-- Given material follows --

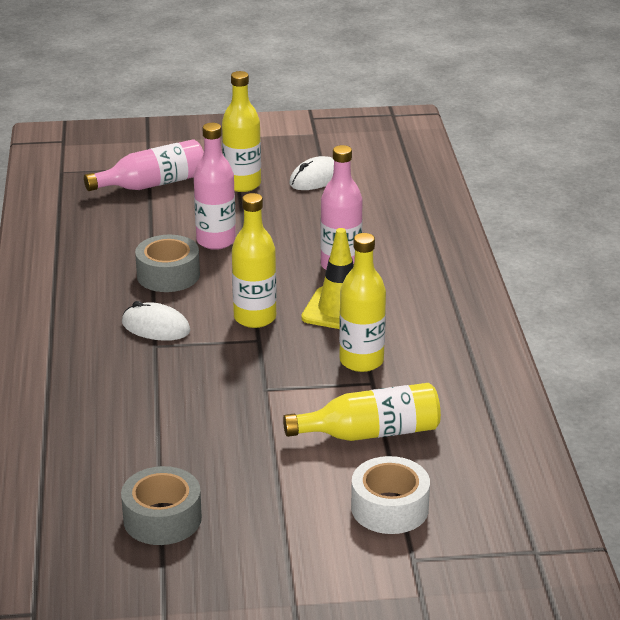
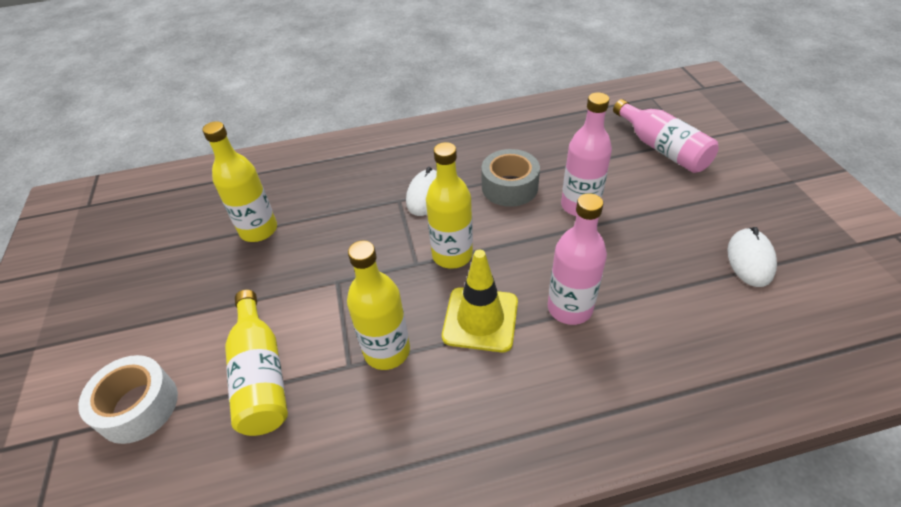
camera: 85 degrees right, 15 degrees up
grey tape [121,466,202,545] -> none
yellow bottle [222,71,261,192] -> yellow bottle moved to [202,121,277,242]
white mouse [289,156,334,190] -> white mouse turned 60 degrees clockwise [727,227,777,287]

-- Given material concluded --

Exercise details: Your output must reproduce the material above in full, with no pictures.

Problem solution:
camera: 85 degrees right, 15 degrees up
grey tape [121,466,202,545] -> none
yellow bottle [222,71,261,192] -> yellow bottle moved to [202,121,277,242]
white mouse [289,156,334,190] -> white mouse turned 60 degrees clockwise [727,227,777,287]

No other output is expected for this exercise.